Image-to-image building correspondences
# # # #

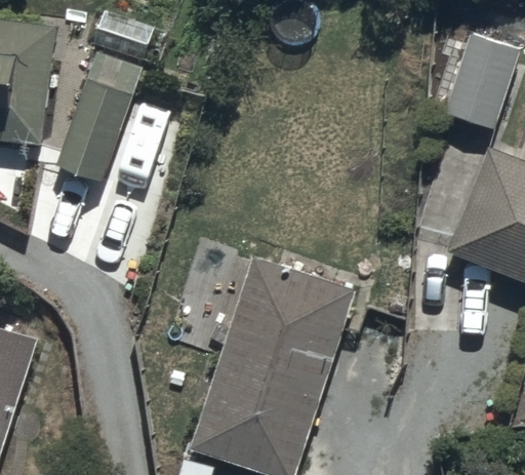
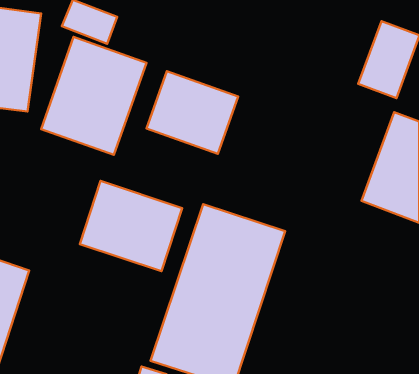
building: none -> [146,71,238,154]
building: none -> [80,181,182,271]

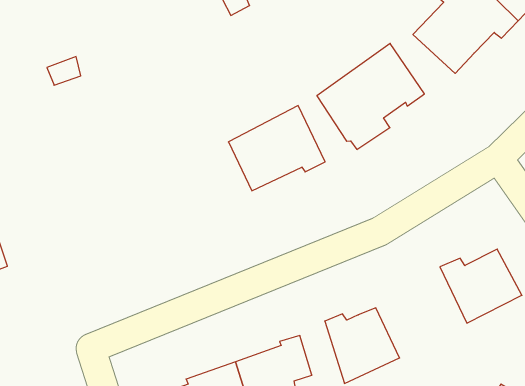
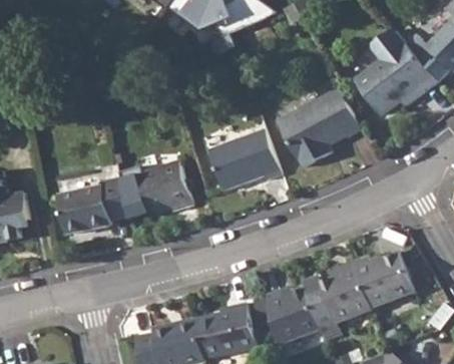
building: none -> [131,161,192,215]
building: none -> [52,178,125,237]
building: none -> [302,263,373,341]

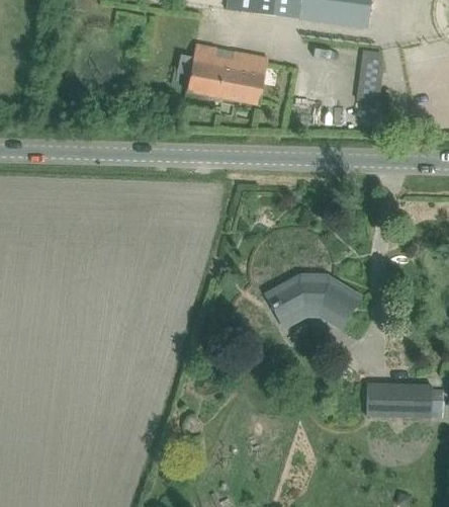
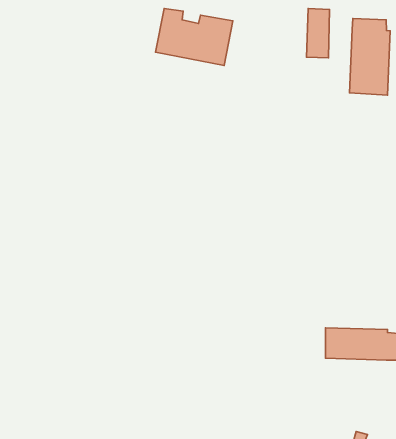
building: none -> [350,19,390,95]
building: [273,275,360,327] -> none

# # # #

**Problem to solve**
Output the records above character for character, but leave each image out.

**Answer to this task**
building: none -> [146,71,238,154]
building: none -> [80,181,182,271]

building: none -> [131,161,192,215]
building: none -> [52,178,125,237]
building: none -> [302,263,373,341]

building: none -> [350,19,390,95]
building: [273,275,360,327] -> none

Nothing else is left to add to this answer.